» Work order: Would you transcribe the data word for word?
━━━━━━━━━━
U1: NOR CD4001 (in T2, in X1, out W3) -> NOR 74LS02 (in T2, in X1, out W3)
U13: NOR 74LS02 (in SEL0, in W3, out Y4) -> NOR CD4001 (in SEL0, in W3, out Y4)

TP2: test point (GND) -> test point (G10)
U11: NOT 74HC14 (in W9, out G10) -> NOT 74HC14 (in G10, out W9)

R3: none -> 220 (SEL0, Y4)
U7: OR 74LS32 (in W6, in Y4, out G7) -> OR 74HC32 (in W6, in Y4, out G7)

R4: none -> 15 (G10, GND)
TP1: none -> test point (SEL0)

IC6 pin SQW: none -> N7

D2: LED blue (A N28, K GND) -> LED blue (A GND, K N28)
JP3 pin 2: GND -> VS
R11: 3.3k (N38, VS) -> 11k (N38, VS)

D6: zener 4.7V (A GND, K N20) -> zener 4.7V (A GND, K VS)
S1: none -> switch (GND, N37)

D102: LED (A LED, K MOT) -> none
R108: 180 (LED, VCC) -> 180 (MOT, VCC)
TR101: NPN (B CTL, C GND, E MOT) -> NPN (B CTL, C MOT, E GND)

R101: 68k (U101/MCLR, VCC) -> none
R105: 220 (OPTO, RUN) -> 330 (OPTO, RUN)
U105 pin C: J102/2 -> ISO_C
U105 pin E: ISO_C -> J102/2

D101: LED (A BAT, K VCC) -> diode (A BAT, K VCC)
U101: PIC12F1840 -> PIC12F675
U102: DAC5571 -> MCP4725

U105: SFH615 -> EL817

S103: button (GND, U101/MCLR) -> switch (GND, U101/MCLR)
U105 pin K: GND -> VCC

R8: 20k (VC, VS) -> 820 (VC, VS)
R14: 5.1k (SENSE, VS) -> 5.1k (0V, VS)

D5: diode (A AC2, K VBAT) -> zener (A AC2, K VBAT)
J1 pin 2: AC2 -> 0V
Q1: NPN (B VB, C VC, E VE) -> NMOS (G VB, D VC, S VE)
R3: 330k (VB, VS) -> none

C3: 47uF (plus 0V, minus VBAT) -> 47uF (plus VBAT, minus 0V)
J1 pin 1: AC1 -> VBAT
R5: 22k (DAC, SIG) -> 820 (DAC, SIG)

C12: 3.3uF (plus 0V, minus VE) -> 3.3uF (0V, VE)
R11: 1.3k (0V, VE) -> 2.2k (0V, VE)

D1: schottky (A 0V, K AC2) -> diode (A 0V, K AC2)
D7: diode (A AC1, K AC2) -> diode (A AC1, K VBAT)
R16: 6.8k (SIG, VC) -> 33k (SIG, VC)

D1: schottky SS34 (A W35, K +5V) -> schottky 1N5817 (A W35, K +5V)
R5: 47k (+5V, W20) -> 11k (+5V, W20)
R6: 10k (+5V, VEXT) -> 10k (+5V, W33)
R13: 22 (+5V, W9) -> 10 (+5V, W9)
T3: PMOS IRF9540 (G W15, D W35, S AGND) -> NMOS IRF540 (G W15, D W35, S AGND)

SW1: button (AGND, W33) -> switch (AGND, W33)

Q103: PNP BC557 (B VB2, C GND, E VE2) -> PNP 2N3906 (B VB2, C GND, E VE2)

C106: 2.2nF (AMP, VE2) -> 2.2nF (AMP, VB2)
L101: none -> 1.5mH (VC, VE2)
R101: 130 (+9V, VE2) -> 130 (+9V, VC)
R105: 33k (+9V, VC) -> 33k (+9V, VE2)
━━━━━━━━━━
» Task response:
U1: NOR CD4001 (in T2, in X1, out W3) -> NOR 74LS02 (in T2, in X1, out W3)
U13: NOR 74LS02 (in SEL0, in W3, out Y4) -> NOR CD4001 (in SEL0, in W3, out Y4)

TP2: test point (GND) -> test point (G10)
U11: NOT 74HC14 (in W9, out G10) -> NOT 74HC14 (in G10, out W9)

R3: none -> 220 (SEL0, Y4)
U7: OR 74LS32 (in W6, in Y4, out G7) -> OR 74HC32 (in W6, in Y4, out G7)

R4: none -> 15 (G10, GND)
TP1: none -> test point (SEL0)

IC6 pin SQW: none -> N7

D2: LED blue (A N28, K GND) -> LED blue (A GND, K N28)
JP3 pin 2: GND -> VS
R11: 3.3k (N38, VS) -> 11k (N38, VS)

D6: zener 4.7V (A GND, K N20) -> zener 4.7V (A GND, K VS)
S1: none -> switch (GND, N37)

D102: LED (A LED, K MOT) -> none
R108: 180 (LED, VCC) -> 180 (MOT, VCC)
TR101: NPN (B CTL, C GND, E MOT) -> NPN (B CTL, C MOT, E GND)

R101: 68k (U101/MCLR, VCC) -> none
R105: 220 (OPTO, RUN) -> 330 (OPTO, RUN)
U105 pin C: J102/2 -> ISO_C
U105 pin E: ISO_C -> J102/2

D101: LED (A BAT, K VCC) -> diode (A BAT, K VCC)
U101: PIC12F1840 -> PIC12F675
U102: DAC5571 -> MCP4725

U105: SFH615 -> EL817

S103: button (GND, U101/MCLR) -> switch (GND, U101/MCLR)
U105 pin K: GND -> VCC

R8: 20k (VC, VS) -> 820 (VC, VS)
R14: 5.1k (SENSE, VS) -> 5.1k (0V, VS)

D5: diode (A AC2, K VBAT) -> zener (A AC2, K VBAT)
J1 pin 2: AC2 -> 0V
Q1: NPN (B VB, C VC, E VE) -> NMOS (G VB, D VC, S VE)
R3: 330k (VB, VS) -> none

C3: 47uF (plus 0V, minus VBAT) -> 47uF (plus VBAT, minus 0V)
J1 pin 1: AC1 -> VBAT
R5: 22k (DAC, SIG) -> 820 (DAC, SIG)

C12: 3.3uF (plus 0V, minus VE) -> 3.3uF (0V, VE)
R11: 1.3k (0V, VE) -> 2.2k (0V, VE)

D1: schottky (A 0V, K AC2) -> diode (A 0V, K AC2)
D7: diode (A AC1, K AC2) -> diode (A AC1, K VBAT)
R16: 6.8k (SIG, VC) -> 33k (SIG, VC)

D1: schottky SS34 (A W35, K +5V) -> schottky 1N5817 (A W35, K +5V)
R5: 47k (+5V, W20) -> 11k (+5V, W20)
R6: 10k (+5V, VEXT) -> 10k (+5V, W33)
R13: 22 (+5V, W9) -> 10 (+5V, W9)
T3: PMOS IRF9540 (G W15, D W35, S AGND) -> NMOS IRF540 (G W15, D W35, S AGND)

SW1: button (AGND, W33) -> switch (AGND, W33)

Q103: PNP BC557 (B VB2, C GND, E VE2) -> PNP 2N3906 (B VB2, C GND, E VE2)

C106: 2.2nF (AMP, VE2) -> 2.2nF (AMP, VB2)
L101: none -> 1.5mH (VC, VE2)
R101: 130 (+9V, VE2) -> 130 (+9V, VC)
R105: 33k (+9V, VC) -> 33k (+9V, VE2)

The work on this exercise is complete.